--- DATASET EXCERPTS ---

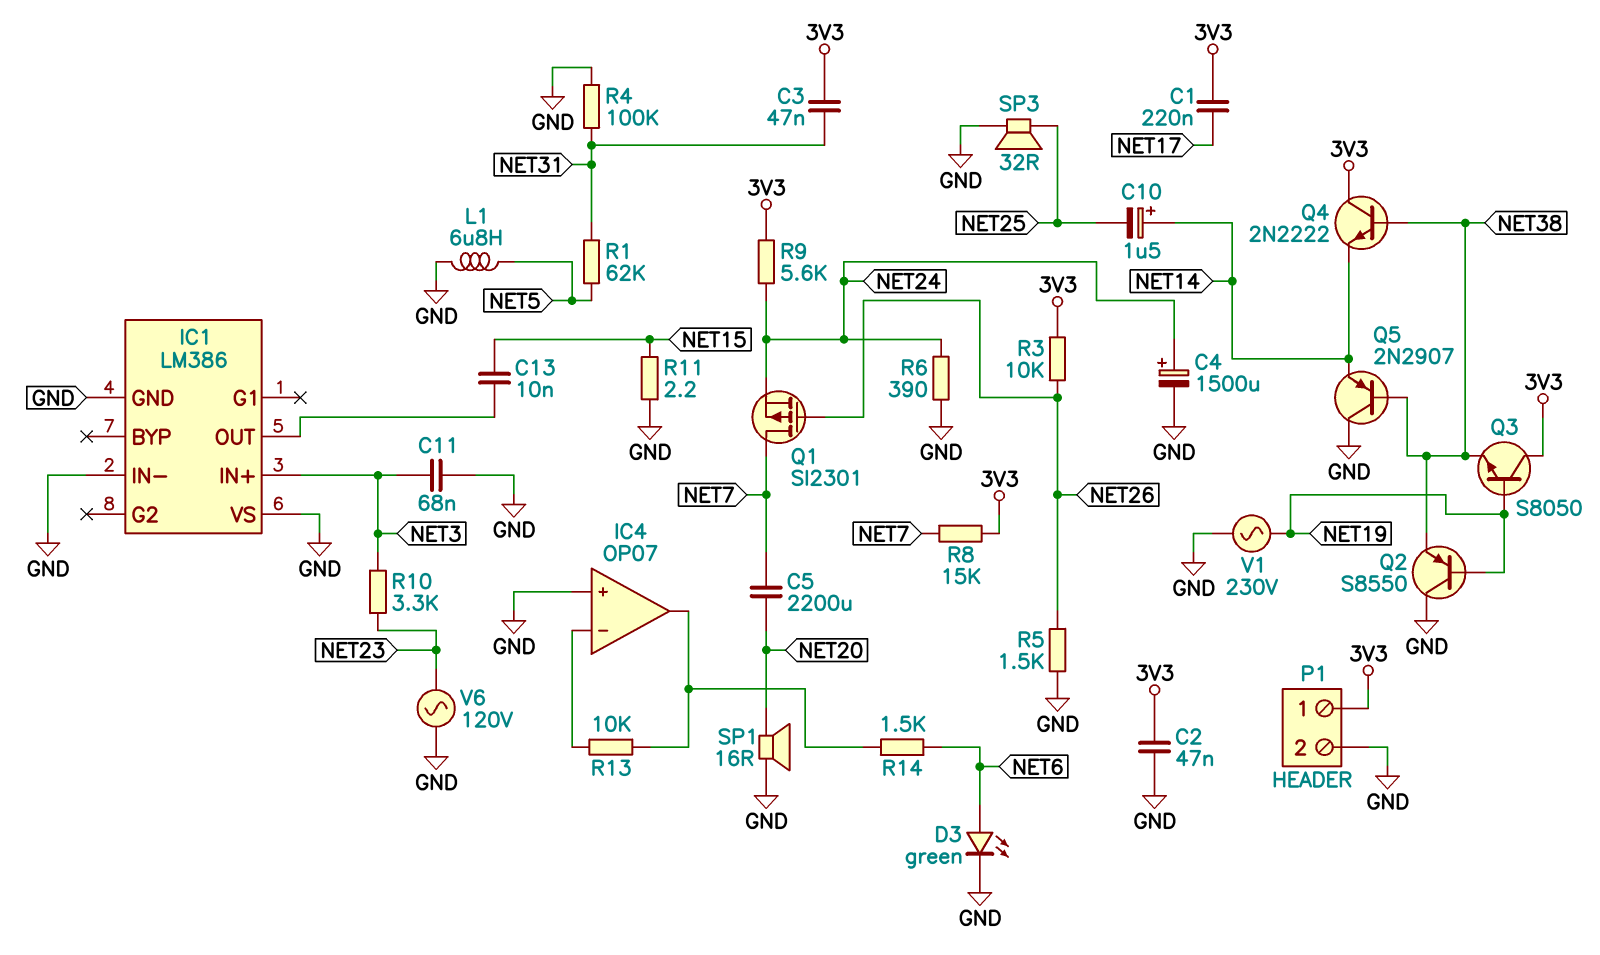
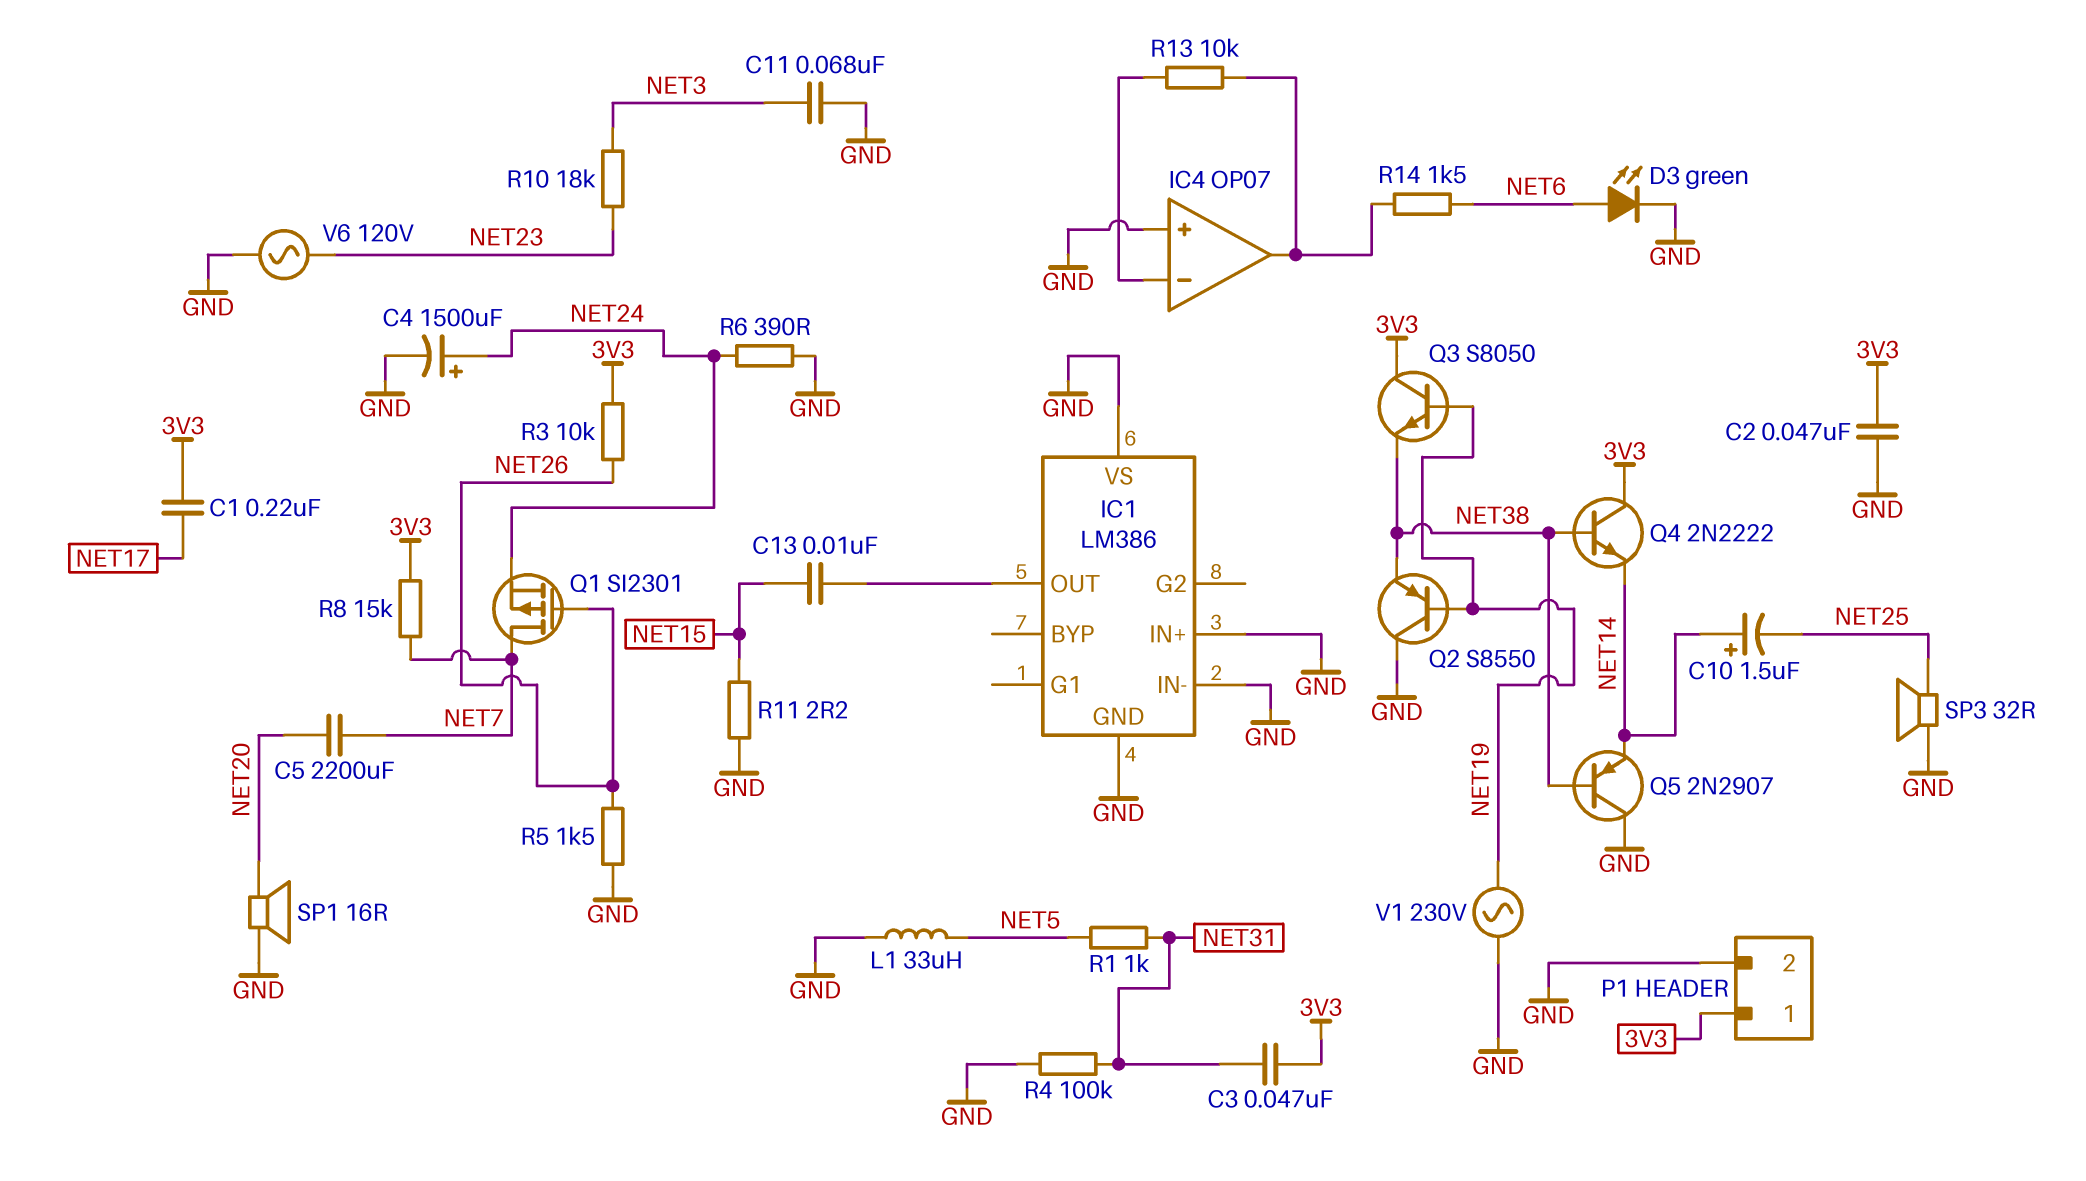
IC1 pin IN+: NET3 -> GND
L1: 6.8uH (GND, NET5) -> 33uH (GND, NET5)
R1: 62k (NET5, NET31) -> 1k (NET5, NET31)
R9: 5.6k (3V3, NET24) -> none
R10: 3.3k (NET3, NET23) -> 18k (NET3, NET23)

--- WHAT THE TASK REQUIRES ---
Each line above is to be repeated exactly as written; no picture is carried over.

--- TASK SOLUTION ---
IC1 pin IN+: NET3 -> GND
L1: 6.8uH (GND, NET5) -> 33uH (GND, NET5)
R1: 62k (NET5, NET31) -> 1k (NET5, NET31)
R9: 5.6k (3V3, NET24) -> none
R10: 3.3k (NET3, NET23) -> 18k (NET3, NET23)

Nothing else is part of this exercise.